PROBLEM TO SOLVE:
Only some lines are wanted. Transcribe, exactly, the lines below from the line with "Customers - Calc: [1138,66,1374,188]" up to and including the line with "Michele's Songs: [920,365,1179,563]".

===== ENTRIES PROVIDED =====

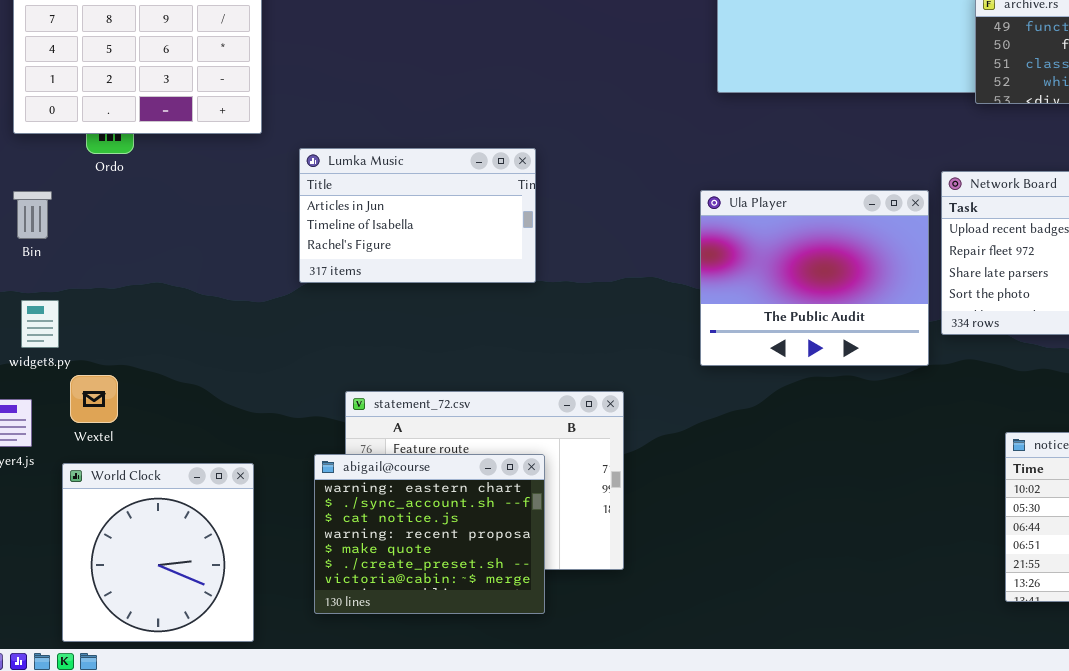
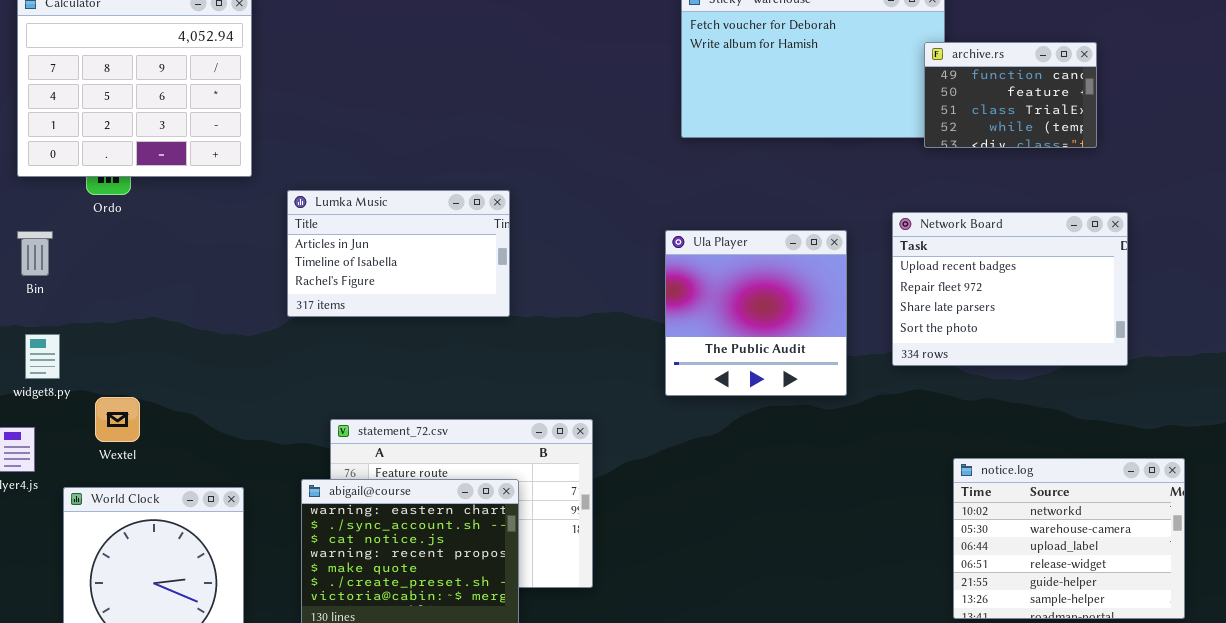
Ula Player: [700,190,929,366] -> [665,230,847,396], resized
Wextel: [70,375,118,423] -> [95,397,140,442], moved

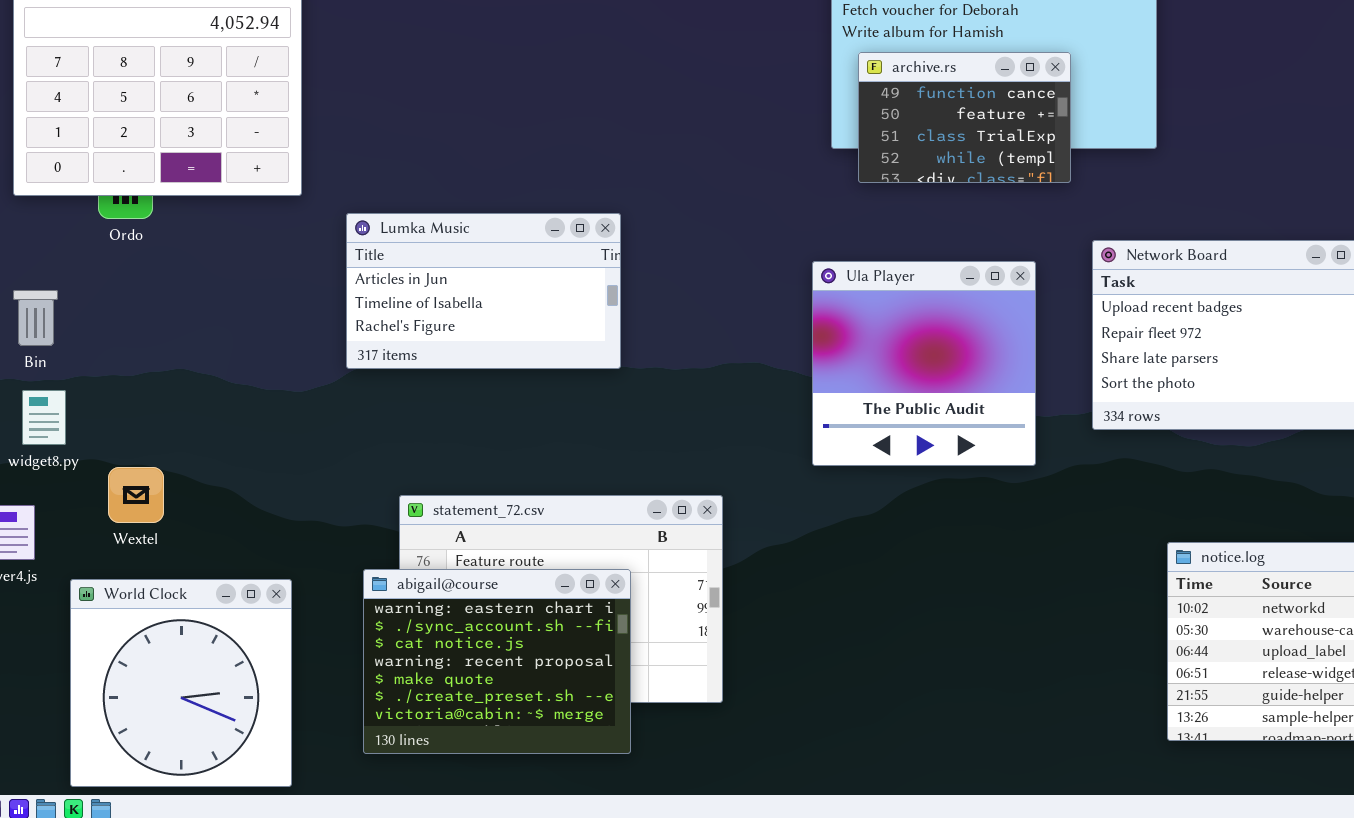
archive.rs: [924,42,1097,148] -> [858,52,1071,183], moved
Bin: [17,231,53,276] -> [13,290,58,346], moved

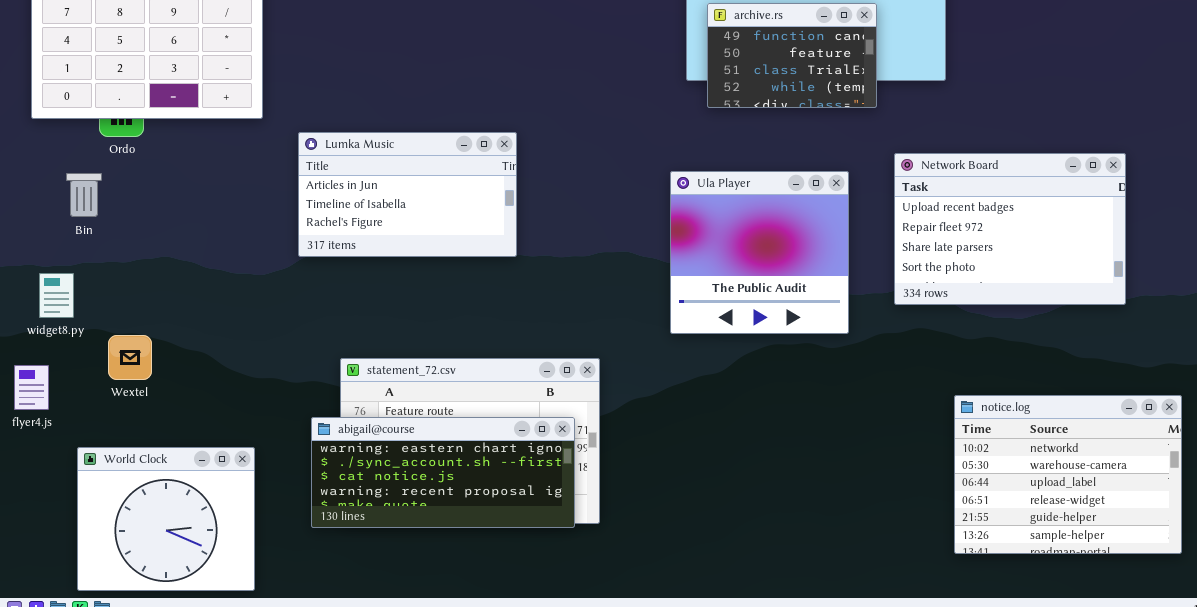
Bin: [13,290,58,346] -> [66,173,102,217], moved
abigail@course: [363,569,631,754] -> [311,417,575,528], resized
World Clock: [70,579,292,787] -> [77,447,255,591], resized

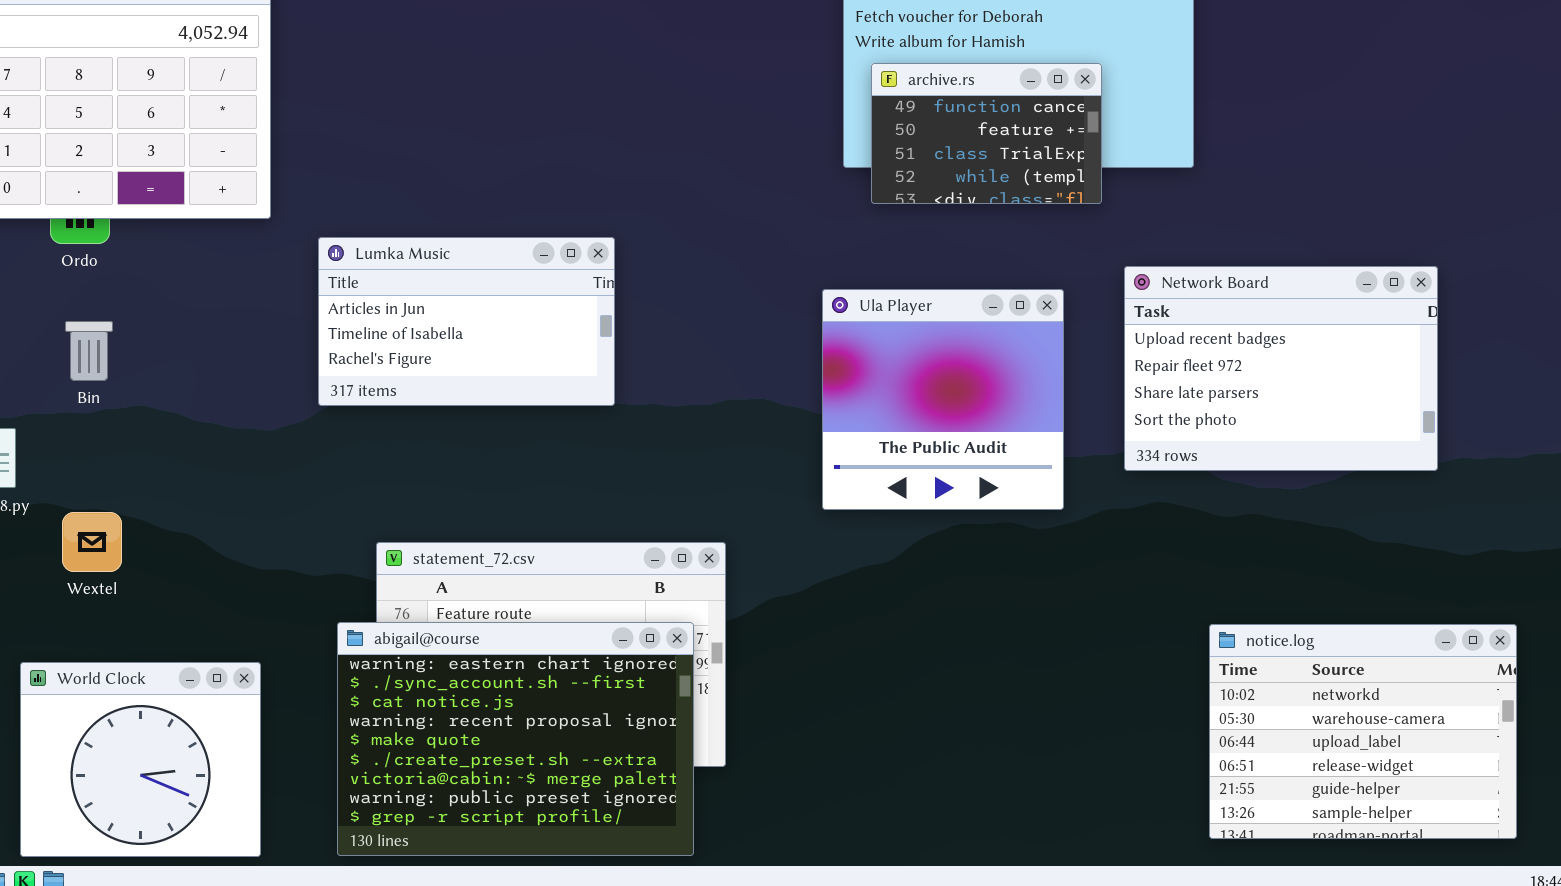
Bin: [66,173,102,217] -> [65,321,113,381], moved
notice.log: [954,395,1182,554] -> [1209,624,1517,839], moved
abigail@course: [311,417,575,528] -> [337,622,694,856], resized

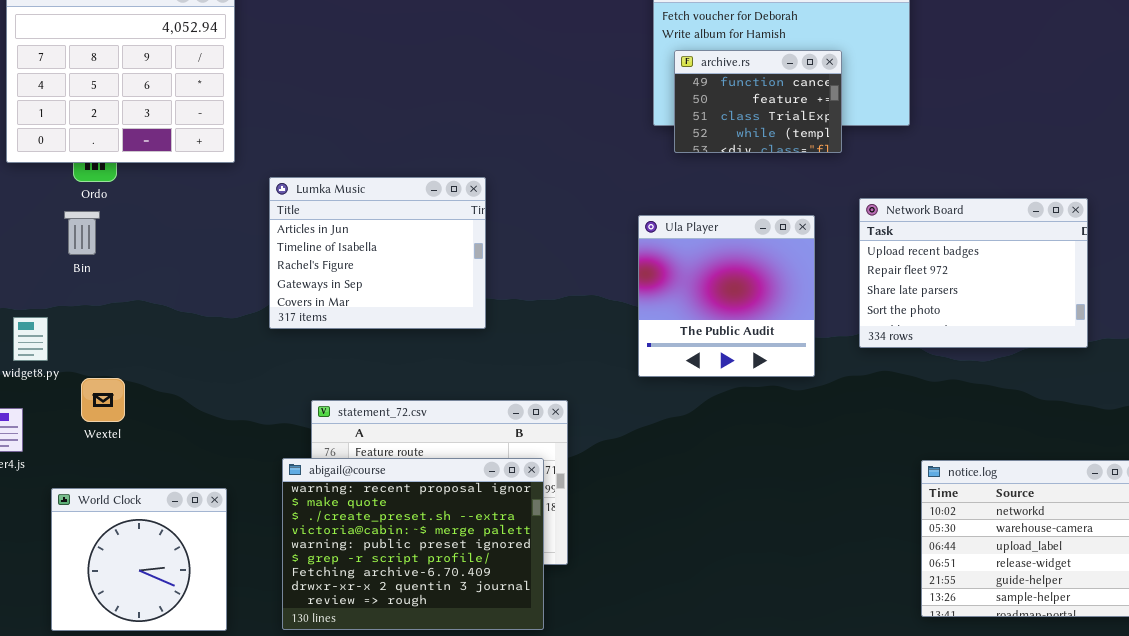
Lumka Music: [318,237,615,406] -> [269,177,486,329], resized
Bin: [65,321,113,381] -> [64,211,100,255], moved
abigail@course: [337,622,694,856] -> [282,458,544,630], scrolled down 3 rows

=====
===== ENTRIES PROVIDED =====

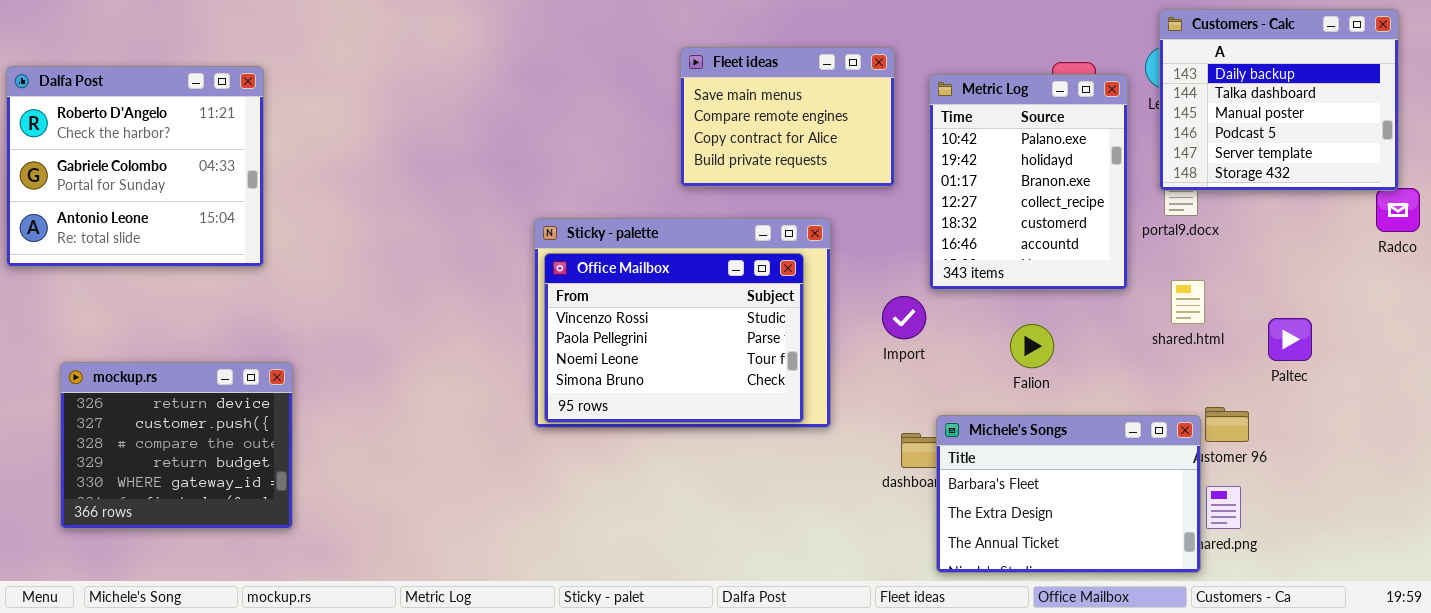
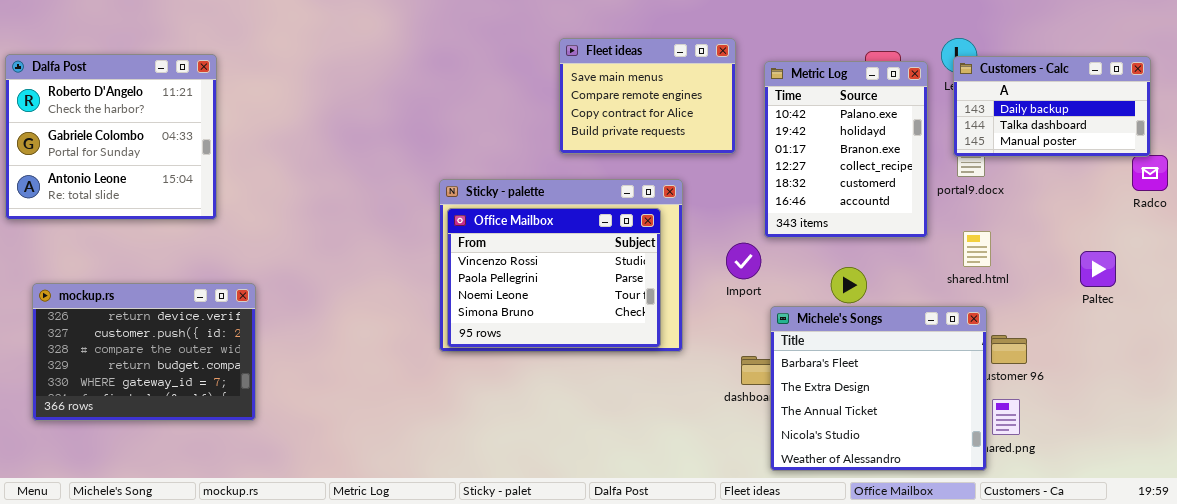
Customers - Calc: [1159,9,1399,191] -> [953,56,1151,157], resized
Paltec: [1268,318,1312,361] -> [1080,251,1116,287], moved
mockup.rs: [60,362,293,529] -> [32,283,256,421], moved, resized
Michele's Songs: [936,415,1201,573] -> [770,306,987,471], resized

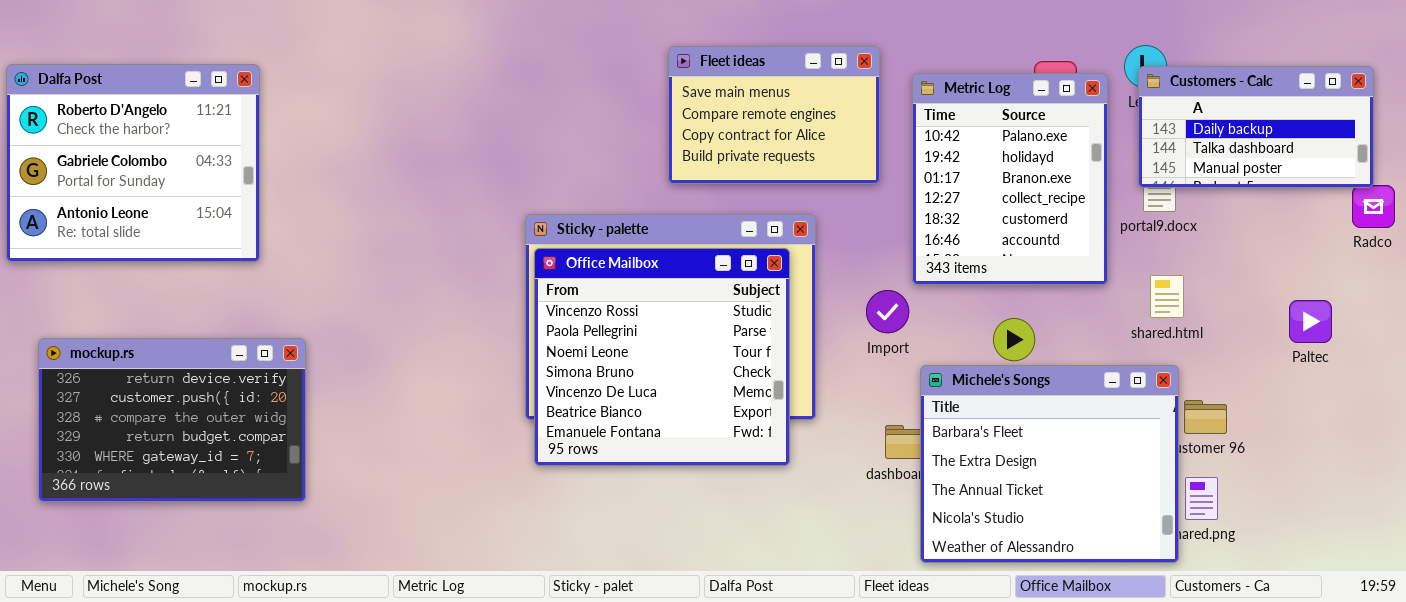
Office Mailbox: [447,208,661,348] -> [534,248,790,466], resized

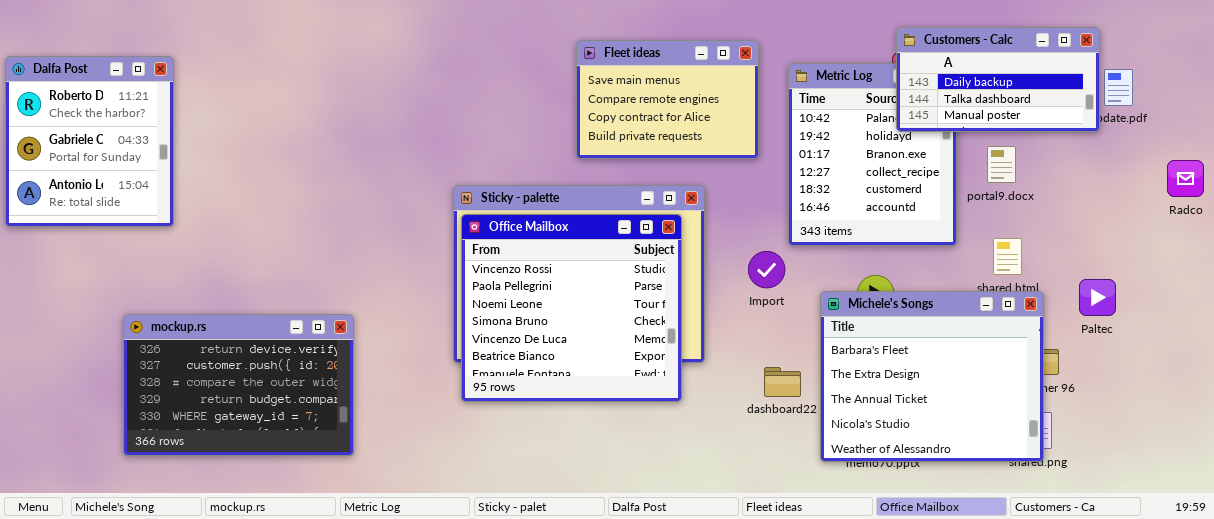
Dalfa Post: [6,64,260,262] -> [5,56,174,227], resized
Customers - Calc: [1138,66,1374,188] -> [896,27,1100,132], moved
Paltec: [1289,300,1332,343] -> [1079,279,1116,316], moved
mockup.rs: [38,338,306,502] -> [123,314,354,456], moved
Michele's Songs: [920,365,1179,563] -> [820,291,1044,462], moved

=====

FINISHED TASK:
Customers - Calc: [1138,66,1374,188] -> [896,27,1100,132], moved
Paltec: [1289,300,1332,343] -> [1079,279,1116,316], moved
mockup.rs: [38,338,306,502] -> [123,314,354,456], moved
Michele's Songs: [920,365,1179,563] -> [820,291,1044,462], moved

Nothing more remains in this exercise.